§ TASK
The answer must be every line of the records in which the string "white" appears.

§ THE INPUT
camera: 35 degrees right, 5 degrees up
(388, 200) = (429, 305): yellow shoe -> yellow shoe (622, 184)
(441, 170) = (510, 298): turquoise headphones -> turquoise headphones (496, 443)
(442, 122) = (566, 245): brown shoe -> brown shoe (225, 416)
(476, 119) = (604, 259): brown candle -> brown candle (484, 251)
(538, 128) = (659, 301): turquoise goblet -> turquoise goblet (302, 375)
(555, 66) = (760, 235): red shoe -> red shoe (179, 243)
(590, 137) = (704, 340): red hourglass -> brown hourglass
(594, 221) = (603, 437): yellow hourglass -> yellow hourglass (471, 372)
--
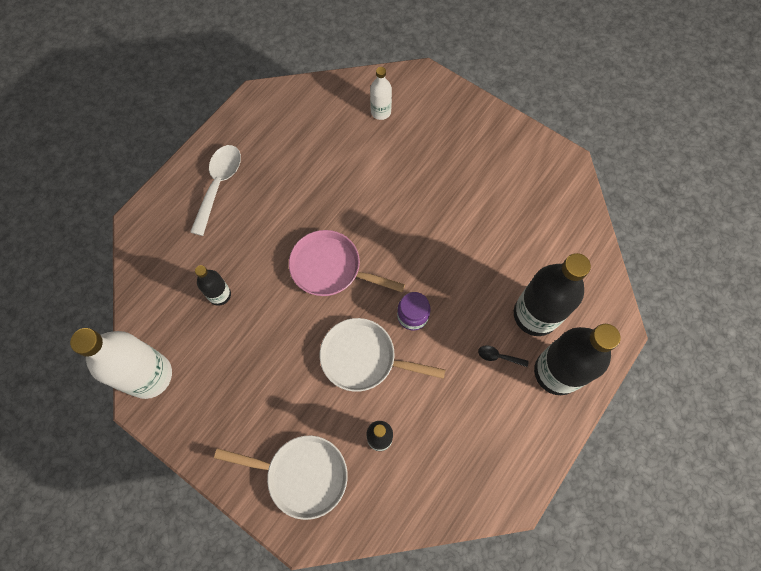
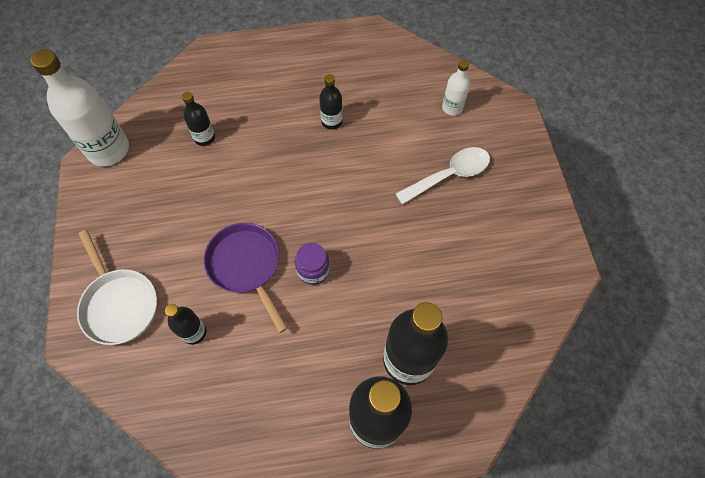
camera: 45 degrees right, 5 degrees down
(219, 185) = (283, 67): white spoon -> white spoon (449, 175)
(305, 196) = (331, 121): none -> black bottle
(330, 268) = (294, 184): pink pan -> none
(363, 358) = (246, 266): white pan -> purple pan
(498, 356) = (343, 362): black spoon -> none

§ TASK OUTPUT
(219, 185) = (283, 67): white spoon -> white spoon (449, 175)
(363, 358) = (246, 266): white pan -> purple pan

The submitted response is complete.